◆ DATA SUPPLIED ◆
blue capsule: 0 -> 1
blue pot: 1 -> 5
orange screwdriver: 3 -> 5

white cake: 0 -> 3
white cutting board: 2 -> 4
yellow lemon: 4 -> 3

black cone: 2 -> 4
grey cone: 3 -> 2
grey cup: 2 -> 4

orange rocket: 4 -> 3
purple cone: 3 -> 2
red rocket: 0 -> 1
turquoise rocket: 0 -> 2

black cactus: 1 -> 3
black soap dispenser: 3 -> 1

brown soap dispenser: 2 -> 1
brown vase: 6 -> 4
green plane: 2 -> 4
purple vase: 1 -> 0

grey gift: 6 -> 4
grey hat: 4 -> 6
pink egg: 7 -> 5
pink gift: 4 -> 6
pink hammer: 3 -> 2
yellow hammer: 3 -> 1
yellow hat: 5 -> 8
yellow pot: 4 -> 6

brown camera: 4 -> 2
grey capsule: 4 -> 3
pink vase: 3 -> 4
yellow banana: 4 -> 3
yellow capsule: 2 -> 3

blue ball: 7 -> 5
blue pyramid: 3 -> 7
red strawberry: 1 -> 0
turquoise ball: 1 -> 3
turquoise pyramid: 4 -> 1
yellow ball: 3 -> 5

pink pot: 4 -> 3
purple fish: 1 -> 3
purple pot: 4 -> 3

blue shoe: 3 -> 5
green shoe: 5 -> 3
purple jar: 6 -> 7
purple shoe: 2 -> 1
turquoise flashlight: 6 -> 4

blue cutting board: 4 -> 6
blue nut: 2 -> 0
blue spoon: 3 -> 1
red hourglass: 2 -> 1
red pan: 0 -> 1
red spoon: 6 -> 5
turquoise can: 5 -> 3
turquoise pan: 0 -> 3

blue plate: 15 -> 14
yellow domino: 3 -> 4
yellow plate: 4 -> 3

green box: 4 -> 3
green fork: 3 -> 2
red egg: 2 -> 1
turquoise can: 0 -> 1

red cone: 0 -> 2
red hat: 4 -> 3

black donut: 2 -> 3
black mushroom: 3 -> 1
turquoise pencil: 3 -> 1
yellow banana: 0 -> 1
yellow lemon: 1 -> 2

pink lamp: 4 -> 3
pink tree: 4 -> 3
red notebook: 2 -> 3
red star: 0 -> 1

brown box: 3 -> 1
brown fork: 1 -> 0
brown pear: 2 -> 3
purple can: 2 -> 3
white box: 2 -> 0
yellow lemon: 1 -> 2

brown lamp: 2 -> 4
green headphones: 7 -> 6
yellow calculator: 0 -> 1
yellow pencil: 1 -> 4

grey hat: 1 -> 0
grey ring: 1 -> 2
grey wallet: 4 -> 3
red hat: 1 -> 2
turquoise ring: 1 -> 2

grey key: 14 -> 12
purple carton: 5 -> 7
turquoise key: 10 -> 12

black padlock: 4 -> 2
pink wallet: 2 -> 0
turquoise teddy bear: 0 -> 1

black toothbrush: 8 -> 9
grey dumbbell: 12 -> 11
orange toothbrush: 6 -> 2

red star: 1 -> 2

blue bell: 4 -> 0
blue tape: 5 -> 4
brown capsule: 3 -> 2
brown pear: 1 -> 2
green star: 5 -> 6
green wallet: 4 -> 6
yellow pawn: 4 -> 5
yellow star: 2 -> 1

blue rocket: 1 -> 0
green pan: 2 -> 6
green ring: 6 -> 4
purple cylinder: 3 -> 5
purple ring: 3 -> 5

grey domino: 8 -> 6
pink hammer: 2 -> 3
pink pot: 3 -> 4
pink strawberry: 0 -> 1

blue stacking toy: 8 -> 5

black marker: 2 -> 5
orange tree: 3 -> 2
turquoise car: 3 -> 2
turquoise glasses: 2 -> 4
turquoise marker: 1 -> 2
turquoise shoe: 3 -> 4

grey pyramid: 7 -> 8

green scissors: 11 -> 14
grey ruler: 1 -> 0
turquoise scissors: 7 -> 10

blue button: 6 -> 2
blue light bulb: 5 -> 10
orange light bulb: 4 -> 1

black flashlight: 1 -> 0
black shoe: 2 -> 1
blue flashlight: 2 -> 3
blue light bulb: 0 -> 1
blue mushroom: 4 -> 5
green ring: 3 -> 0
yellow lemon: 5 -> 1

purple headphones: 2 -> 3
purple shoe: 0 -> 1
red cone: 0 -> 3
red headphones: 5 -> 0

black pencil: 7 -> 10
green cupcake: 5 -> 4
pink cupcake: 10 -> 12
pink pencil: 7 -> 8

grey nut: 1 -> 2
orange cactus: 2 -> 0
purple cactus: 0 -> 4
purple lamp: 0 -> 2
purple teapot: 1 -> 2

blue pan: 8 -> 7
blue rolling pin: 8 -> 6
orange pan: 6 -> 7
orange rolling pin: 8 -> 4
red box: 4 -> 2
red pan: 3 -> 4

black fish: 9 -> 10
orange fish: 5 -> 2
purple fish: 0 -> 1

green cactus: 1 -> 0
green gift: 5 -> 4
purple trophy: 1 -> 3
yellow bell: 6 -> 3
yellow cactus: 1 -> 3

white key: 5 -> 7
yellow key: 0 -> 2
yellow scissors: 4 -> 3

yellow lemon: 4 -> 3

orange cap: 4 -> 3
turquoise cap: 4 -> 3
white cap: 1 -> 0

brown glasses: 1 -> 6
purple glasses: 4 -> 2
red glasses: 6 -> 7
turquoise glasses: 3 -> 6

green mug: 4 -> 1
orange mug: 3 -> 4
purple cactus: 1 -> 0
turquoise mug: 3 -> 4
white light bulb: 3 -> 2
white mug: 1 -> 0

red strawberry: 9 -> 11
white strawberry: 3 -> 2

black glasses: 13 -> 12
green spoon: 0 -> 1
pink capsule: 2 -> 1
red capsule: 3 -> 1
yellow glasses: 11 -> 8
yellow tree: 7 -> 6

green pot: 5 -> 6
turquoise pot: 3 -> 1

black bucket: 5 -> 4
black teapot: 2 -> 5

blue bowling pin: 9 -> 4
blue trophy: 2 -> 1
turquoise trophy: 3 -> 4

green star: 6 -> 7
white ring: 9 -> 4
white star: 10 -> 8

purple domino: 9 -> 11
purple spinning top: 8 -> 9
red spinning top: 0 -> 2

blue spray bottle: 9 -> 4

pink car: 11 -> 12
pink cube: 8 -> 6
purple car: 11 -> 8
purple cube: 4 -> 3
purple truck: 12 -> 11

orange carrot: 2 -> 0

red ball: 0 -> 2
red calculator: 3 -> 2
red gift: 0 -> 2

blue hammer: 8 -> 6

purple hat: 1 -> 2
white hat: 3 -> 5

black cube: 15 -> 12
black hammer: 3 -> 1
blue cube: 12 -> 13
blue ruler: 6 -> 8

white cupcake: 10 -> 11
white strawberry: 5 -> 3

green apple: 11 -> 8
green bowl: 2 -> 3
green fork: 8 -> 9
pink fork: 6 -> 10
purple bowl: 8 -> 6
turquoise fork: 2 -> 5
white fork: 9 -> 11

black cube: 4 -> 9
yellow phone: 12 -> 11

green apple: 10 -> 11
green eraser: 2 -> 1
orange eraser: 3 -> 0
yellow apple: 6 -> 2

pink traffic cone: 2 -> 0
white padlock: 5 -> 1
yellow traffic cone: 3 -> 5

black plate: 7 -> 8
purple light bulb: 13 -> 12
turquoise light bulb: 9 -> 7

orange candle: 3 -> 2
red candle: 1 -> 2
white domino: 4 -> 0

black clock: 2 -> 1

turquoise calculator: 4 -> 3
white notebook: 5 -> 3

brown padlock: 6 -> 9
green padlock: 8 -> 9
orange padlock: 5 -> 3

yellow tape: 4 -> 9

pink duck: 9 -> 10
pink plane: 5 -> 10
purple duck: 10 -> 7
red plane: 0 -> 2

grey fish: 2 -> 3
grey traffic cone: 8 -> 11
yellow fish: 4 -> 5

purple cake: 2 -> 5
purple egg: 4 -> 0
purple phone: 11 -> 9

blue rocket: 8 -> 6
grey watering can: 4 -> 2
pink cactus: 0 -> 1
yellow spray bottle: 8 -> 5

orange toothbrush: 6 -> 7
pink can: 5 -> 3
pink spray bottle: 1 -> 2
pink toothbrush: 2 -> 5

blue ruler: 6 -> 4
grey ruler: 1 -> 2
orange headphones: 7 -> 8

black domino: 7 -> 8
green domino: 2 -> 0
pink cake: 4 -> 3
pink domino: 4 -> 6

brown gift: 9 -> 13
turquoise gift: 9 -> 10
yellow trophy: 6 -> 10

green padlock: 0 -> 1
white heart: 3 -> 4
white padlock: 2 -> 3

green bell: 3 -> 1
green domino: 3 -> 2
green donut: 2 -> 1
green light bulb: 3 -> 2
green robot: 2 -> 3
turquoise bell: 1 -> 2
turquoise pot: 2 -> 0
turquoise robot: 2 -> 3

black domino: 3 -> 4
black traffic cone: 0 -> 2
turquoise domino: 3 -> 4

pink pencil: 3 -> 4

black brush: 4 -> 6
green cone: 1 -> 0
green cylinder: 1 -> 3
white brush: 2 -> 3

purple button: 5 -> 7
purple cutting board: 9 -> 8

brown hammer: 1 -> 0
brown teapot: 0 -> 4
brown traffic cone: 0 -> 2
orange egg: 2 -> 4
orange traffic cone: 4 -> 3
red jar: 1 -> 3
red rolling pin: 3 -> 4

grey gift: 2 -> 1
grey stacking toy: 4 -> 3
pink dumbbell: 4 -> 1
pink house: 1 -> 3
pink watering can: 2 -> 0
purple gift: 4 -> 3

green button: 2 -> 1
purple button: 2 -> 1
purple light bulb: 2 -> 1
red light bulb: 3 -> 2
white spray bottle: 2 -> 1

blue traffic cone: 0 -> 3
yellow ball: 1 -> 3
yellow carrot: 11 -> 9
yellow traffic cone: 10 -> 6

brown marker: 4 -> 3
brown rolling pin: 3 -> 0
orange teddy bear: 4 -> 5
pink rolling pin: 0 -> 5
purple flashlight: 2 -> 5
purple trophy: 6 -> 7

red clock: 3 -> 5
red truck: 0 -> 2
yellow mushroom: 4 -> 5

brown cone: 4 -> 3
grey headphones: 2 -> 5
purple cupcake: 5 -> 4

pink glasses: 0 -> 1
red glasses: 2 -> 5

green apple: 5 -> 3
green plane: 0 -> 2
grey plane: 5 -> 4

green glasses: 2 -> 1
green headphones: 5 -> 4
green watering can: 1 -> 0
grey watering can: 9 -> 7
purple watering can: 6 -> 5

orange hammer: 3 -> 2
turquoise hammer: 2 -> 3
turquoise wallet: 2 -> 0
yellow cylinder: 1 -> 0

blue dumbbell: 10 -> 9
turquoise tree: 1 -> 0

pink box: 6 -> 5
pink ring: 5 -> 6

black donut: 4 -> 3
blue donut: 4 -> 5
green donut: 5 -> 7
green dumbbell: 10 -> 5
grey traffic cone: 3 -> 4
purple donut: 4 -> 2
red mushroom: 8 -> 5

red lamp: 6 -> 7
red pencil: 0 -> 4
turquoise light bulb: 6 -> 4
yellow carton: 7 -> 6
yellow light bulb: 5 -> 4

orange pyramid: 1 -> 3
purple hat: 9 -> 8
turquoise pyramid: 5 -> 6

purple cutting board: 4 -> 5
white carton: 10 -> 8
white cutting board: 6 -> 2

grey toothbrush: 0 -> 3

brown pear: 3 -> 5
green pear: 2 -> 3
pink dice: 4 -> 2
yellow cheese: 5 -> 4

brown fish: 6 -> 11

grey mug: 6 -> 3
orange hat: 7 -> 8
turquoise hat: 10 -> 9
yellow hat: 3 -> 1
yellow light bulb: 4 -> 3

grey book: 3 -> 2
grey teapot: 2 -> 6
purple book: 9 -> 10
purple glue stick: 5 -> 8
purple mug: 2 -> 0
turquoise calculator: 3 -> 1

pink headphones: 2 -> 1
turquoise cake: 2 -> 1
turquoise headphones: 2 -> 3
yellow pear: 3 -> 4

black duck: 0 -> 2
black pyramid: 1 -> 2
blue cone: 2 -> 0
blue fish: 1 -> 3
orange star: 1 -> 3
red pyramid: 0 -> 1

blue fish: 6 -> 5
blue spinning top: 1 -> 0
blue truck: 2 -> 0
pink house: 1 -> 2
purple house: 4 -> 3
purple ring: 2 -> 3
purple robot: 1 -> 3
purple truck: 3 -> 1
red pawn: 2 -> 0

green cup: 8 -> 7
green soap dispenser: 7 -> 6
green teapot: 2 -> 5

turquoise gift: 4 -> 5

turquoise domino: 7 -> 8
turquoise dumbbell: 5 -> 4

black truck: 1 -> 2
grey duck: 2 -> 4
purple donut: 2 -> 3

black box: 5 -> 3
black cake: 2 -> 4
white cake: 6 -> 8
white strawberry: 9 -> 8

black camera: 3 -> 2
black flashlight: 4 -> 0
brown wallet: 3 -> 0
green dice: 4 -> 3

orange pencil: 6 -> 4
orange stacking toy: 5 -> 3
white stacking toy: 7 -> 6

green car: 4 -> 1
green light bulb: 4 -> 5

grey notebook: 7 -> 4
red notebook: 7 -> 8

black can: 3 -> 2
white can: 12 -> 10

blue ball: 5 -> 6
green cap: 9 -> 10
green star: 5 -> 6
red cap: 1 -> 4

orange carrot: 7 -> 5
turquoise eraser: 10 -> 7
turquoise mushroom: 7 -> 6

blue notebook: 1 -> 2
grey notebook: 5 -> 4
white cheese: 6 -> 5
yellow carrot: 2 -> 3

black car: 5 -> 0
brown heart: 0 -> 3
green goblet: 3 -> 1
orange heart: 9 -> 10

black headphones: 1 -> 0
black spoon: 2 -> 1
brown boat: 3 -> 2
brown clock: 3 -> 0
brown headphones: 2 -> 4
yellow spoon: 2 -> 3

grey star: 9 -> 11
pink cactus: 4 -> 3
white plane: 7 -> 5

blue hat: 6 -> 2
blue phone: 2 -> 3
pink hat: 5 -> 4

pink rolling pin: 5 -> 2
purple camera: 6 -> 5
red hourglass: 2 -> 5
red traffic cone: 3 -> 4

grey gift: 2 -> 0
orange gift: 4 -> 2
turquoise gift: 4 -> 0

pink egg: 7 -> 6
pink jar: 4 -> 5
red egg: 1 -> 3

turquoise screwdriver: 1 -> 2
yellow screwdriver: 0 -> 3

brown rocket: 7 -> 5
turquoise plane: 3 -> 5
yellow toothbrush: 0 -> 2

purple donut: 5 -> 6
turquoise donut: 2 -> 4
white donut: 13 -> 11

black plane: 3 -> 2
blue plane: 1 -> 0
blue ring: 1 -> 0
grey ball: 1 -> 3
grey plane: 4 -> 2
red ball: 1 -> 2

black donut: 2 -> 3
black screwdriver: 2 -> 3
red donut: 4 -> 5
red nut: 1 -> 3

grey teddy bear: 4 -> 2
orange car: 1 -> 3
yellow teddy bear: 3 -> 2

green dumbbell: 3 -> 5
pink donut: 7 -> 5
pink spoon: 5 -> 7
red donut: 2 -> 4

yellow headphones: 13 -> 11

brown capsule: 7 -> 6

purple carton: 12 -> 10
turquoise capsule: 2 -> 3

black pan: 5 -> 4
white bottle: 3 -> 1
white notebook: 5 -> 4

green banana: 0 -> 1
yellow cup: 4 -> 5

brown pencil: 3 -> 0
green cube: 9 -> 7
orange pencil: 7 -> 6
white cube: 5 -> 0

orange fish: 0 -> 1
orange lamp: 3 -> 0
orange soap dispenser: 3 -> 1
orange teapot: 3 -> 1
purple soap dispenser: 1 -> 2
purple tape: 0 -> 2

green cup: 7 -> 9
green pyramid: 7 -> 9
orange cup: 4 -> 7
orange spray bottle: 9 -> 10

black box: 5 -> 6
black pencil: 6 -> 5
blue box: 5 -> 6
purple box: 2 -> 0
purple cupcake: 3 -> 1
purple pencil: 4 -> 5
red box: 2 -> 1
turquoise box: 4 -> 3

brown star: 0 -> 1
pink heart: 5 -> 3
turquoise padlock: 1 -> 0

◆ WHAT IS REQUIRED ◆
Look through the data above and return exactly the lines from the one that contains "blue rocket: 1 -> 0" to the one that contains "blue flashlight: 2 -> 3", inclusive, with nothing else.

◆ RESULT FOR THIS EXERCISE ◆
blue rocket: 1 -> 0
green pan: 2 -> 6
green ring: 6 -> 4
purple cylinder: 3 -> 5
purple ring: 3 -> 5

grey domino: 8 -> 6
pink hammer: 2 -> 3
pink pot: 3 -> 4
pink strawberry: 0 -> 1

blue stacking toy: 8 -> 5

black marker: 2 -> 5
orange tree: 3 -> 2
turquoise car: 3 -> 2
turquoise glasses: 2 -> 4
turquoise marker: 1 -> 2
turquoise shoe: 3 -> 4

grey pyramid: 7 -> 8

green scissors: 11 -> 14
grey ruler: 1 -> 0
turquoise scissors: 7 -> 10

blue button: 6 -> 2
blue light bulb: 5 -> 10
orange light bulb: 4 -> 1

black flashlight: 1 -> 0
black shoe: 2 -> 1
blue flashlight: 2 -> 3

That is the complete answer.